--- WORK TO BE COMPLETED ---
Once the line with "R2: none -> 13k (VCC, W7)" is found in the entries below, repeat it and each following line exactly, up to and including the line with "R28: 6.8k (IN2, VN2) -> 510 (IN2, VN2)". Add no other lines.

─── DATA IN THIS EXERCISE

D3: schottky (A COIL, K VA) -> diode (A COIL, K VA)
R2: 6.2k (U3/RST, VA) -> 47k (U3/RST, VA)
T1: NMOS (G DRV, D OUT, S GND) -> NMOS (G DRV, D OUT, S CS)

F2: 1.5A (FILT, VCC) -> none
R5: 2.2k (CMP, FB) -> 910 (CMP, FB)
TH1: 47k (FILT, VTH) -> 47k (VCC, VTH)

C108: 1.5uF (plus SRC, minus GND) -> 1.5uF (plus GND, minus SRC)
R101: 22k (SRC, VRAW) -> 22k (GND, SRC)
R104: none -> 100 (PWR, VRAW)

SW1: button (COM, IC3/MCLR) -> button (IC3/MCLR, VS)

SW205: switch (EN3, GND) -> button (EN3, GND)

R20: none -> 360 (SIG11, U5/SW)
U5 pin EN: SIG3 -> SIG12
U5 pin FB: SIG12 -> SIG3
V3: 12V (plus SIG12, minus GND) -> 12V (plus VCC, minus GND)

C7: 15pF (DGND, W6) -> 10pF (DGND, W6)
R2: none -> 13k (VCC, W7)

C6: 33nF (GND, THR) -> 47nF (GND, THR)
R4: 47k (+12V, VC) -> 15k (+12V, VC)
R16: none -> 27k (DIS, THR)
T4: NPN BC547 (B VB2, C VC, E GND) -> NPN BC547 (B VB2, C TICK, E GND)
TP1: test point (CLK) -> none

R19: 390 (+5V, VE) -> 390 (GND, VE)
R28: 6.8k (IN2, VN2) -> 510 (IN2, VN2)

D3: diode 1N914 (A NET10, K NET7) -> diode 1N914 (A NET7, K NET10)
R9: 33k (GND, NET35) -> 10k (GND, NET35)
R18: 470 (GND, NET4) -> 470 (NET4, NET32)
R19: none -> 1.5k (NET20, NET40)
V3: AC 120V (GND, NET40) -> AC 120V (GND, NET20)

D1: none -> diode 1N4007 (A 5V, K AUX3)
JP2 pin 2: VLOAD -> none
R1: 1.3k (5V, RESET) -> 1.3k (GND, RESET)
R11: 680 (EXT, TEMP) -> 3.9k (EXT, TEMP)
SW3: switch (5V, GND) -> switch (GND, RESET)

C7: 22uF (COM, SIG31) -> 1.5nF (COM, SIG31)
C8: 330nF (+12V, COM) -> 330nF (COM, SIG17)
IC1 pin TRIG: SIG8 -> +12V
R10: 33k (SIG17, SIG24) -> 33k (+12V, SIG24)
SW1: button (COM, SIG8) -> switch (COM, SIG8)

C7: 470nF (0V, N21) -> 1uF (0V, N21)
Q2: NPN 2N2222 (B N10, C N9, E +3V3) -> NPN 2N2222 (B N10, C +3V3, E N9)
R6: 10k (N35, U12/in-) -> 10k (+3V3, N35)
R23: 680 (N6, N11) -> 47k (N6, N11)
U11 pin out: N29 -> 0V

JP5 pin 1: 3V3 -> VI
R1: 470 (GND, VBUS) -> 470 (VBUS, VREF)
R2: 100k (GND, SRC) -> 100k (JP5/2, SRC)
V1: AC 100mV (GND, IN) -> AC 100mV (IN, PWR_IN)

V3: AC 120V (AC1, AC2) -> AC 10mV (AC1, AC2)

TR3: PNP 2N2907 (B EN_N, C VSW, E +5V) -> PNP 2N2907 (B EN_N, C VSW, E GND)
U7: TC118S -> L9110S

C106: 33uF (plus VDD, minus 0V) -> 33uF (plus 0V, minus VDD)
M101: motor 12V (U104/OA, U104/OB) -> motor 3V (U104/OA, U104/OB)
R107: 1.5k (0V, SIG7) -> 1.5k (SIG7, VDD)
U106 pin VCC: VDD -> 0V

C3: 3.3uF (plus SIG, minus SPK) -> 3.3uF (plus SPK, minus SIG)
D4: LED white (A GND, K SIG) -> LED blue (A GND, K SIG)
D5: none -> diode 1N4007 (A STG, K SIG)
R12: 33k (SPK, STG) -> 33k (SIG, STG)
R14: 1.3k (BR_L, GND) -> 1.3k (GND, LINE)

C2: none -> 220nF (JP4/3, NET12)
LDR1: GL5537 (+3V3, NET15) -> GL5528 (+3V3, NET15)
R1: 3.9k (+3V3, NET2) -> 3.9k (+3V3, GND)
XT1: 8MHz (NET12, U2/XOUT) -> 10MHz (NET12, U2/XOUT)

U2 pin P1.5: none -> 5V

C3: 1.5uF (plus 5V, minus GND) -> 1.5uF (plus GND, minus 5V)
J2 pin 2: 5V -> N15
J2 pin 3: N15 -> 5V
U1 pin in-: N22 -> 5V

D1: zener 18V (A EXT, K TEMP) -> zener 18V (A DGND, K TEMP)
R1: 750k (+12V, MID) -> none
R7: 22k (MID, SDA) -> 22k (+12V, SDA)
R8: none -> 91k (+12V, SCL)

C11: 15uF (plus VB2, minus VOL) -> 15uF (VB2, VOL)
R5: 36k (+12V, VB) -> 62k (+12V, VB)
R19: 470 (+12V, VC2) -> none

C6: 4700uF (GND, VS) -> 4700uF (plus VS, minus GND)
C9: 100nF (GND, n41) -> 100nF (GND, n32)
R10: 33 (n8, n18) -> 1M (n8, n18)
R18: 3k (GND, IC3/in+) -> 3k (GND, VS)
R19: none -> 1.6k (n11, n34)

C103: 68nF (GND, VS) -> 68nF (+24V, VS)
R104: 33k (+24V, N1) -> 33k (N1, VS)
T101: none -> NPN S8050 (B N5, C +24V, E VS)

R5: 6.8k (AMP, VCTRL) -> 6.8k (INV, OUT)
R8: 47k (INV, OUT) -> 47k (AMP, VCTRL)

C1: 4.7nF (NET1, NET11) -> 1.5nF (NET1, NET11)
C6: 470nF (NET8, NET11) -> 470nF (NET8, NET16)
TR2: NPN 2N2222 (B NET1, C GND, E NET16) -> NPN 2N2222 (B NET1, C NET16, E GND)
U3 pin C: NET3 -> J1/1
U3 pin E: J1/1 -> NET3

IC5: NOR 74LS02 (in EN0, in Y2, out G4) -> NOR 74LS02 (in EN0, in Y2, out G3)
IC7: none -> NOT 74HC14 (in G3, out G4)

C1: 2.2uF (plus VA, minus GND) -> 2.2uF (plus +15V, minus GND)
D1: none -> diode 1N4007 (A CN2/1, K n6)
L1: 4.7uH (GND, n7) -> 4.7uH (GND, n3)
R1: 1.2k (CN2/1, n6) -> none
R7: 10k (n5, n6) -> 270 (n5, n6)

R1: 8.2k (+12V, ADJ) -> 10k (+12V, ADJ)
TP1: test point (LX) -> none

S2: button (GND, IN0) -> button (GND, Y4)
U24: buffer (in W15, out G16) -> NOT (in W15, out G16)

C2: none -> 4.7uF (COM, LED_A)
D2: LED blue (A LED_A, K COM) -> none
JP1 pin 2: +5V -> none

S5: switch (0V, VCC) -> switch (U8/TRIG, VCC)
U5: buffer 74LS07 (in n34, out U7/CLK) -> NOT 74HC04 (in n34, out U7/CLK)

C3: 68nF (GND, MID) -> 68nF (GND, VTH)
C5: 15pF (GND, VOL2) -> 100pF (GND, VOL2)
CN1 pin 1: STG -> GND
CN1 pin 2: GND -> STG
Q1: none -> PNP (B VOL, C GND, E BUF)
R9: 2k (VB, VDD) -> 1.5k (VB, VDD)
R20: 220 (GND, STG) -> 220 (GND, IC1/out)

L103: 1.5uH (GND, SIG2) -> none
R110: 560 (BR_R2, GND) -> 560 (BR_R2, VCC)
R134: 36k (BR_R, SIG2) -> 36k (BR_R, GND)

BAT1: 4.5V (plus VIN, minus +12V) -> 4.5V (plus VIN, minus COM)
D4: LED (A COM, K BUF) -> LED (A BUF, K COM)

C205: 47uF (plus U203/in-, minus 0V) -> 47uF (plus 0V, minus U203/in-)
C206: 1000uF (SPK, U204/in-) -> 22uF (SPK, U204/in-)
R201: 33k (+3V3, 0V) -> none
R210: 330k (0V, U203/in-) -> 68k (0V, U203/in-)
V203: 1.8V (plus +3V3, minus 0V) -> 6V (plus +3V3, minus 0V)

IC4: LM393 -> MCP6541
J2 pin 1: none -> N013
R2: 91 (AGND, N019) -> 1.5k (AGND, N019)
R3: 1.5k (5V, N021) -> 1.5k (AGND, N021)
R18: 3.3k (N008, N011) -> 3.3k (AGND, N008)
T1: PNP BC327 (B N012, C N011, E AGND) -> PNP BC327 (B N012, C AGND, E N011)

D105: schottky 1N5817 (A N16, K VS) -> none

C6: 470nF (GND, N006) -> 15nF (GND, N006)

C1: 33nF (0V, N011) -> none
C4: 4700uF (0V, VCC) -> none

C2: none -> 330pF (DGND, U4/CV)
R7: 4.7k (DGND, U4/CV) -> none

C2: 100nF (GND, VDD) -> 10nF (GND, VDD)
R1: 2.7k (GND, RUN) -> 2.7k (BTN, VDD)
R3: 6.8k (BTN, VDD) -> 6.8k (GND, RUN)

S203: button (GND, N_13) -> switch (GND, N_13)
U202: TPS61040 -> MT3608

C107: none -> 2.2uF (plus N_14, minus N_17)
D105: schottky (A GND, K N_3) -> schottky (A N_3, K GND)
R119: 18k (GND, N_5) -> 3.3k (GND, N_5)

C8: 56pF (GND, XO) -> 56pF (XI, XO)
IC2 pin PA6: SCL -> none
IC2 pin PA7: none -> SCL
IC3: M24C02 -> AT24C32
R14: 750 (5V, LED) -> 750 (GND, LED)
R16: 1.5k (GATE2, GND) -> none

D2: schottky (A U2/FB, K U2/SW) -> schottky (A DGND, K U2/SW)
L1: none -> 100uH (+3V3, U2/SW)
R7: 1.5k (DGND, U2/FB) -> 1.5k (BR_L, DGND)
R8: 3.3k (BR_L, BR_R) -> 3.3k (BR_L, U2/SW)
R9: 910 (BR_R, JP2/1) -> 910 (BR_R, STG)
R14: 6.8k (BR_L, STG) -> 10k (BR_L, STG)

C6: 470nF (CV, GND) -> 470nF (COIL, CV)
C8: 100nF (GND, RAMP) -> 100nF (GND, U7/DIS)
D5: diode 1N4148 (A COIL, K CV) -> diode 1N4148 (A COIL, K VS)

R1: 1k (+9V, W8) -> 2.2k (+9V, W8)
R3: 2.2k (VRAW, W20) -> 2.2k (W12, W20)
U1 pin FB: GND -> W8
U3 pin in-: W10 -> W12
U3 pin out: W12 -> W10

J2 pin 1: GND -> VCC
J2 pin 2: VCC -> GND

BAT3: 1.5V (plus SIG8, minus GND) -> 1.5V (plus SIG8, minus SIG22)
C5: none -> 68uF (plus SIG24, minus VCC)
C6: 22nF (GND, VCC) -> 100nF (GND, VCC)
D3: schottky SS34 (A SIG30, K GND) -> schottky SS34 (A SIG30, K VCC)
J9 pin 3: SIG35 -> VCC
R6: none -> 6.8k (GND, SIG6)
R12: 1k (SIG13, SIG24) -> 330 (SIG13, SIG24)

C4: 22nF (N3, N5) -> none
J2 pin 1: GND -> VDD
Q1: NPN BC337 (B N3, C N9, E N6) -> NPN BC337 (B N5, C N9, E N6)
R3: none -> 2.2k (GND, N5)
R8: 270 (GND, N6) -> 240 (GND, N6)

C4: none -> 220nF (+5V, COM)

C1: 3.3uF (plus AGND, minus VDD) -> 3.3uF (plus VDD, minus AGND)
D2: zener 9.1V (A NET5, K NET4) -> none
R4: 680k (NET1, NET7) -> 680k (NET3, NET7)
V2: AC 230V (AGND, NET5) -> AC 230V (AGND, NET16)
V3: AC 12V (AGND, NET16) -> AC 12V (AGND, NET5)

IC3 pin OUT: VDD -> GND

──────

--- EXERCISE RESPONSE ---
R2: none -> 13k (VCC, W7)

C6: 33nF (GND, THR) -> 47nF (GND, THR)
R4: 47k (+12V, VC) -> 15k (+12V, VC)
R16: none -> 27k (DIS, THR)
T4: NPN BC547 (B VB2, C VC, E GND) -> NPN BC547 (B VB2, C TICK, E GND)
TP1: test point (CLK) -> none

R19: 390 (+5V, VE) -> 390 (GND, VE)
R28: 6.8k (IN2, VN2) -> 510 (IN2, VN2)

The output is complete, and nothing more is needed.